### Task brief
Please give the number of lines in the entries below that hold "mushroom", with no other words.

Object change listings
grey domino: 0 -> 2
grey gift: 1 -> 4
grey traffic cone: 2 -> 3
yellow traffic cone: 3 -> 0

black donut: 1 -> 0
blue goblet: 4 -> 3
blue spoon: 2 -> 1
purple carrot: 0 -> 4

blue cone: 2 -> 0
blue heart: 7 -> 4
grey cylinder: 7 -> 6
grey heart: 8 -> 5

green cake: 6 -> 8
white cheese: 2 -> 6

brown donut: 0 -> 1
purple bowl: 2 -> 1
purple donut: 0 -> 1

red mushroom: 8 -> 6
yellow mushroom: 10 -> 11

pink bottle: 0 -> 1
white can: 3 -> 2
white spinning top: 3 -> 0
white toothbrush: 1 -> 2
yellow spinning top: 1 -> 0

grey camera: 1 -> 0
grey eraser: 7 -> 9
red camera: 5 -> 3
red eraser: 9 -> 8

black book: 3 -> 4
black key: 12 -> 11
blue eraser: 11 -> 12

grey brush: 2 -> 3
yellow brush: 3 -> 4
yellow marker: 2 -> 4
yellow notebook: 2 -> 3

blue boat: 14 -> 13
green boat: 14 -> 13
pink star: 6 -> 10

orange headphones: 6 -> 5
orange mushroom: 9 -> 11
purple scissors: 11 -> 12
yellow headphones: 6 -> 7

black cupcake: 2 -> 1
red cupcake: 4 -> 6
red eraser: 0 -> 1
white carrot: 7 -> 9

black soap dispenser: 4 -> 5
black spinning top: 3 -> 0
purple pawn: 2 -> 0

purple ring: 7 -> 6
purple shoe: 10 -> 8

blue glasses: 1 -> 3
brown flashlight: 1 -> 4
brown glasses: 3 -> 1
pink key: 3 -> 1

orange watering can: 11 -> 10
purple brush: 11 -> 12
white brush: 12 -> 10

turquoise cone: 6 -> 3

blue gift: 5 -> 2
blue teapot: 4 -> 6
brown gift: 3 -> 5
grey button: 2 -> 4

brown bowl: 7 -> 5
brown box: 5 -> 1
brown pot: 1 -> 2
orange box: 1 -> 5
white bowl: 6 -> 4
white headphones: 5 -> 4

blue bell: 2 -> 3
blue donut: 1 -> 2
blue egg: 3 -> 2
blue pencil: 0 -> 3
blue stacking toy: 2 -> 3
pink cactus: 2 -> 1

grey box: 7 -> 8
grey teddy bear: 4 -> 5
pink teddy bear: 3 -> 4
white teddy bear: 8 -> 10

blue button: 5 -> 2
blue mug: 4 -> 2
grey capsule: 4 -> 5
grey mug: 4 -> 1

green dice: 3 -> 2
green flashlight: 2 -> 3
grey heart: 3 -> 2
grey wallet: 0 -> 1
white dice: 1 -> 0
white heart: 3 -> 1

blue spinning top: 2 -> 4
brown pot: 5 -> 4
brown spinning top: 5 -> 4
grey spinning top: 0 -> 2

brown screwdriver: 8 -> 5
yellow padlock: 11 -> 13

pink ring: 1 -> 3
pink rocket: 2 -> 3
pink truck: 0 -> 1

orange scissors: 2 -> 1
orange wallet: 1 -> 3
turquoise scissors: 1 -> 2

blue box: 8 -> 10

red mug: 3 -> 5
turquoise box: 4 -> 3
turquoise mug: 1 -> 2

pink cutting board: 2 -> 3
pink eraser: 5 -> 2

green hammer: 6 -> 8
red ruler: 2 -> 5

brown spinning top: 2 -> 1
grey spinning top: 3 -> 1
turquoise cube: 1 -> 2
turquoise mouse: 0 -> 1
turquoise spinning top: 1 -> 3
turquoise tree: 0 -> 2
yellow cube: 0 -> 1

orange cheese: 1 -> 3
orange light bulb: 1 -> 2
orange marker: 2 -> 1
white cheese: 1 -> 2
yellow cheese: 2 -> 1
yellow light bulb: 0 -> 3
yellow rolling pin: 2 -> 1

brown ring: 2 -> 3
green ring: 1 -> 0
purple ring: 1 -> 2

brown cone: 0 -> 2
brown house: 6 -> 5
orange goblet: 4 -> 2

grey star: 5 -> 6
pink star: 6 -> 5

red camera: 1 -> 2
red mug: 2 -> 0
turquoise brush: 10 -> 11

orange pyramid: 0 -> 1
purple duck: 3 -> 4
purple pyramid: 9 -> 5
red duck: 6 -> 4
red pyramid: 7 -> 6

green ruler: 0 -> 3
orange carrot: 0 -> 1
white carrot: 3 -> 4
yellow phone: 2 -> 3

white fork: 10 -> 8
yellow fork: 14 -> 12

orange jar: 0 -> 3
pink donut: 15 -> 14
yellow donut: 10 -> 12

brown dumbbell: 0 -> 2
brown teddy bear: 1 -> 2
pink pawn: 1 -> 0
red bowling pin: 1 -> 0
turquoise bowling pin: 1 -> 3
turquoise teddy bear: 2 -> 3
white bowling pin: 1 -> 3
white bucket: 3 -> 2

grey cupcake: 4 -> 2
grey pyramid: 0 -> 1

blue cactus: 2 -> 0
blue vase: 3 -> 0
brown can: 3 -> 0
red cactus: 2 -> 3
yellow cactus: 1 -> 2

### Written response
3